* _ASSIGNED TASK_
Across all the lines of the following material, count those that include the word "ball" and give only the result.

[[ RECORDS SUPPLIED, beginning ]]

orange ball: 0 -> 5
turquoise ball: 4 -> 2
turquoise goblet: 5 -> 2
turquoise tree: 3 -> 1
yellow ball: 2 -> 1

[[ RECORDS SUPPLIED, end ]]
[[ RECORDS SUPPLIED, beginning ]]

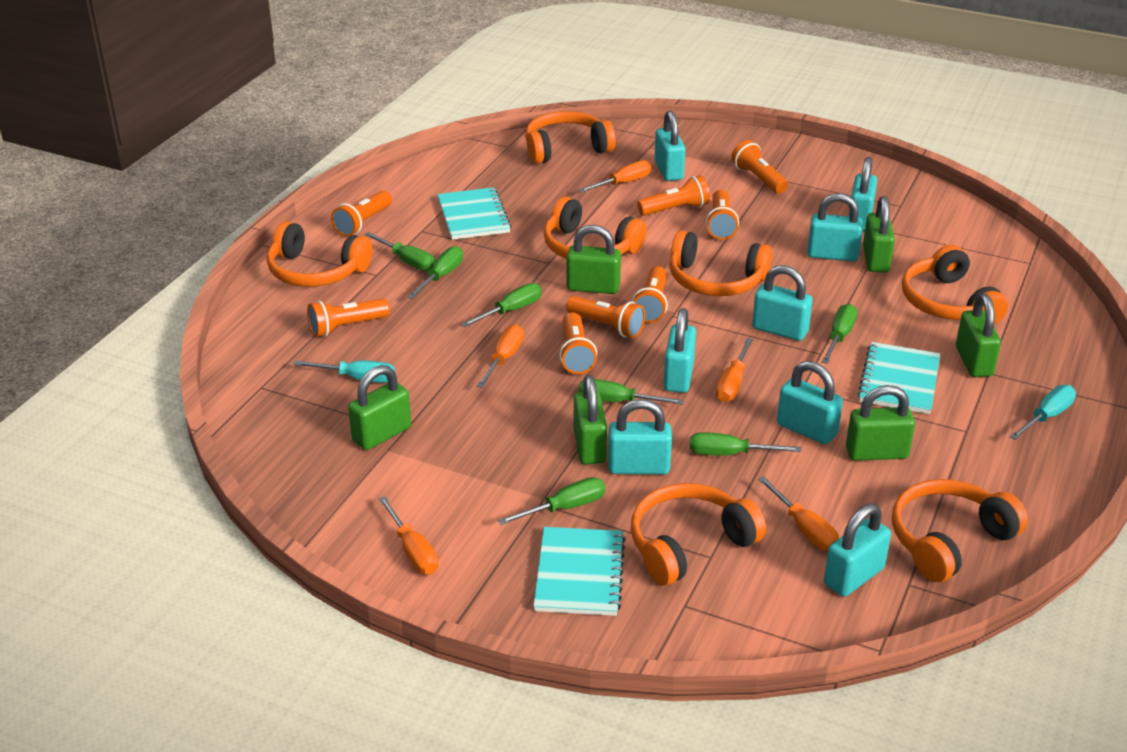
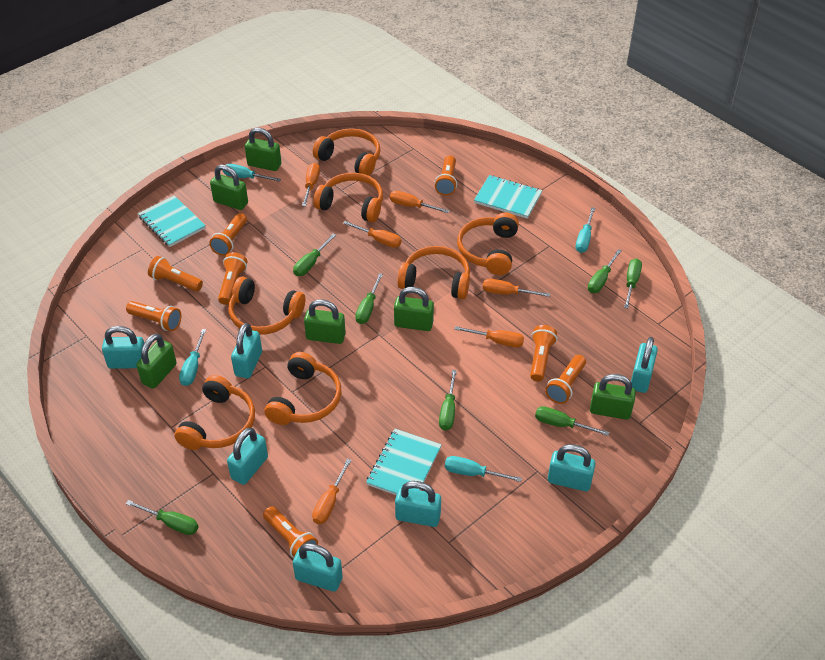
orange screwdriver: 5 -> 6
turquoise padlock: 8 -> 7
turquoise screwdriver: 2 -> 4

[[ RECORDS SUPPLIED, end ]]

* _ANSWER TO THIS TASK_
3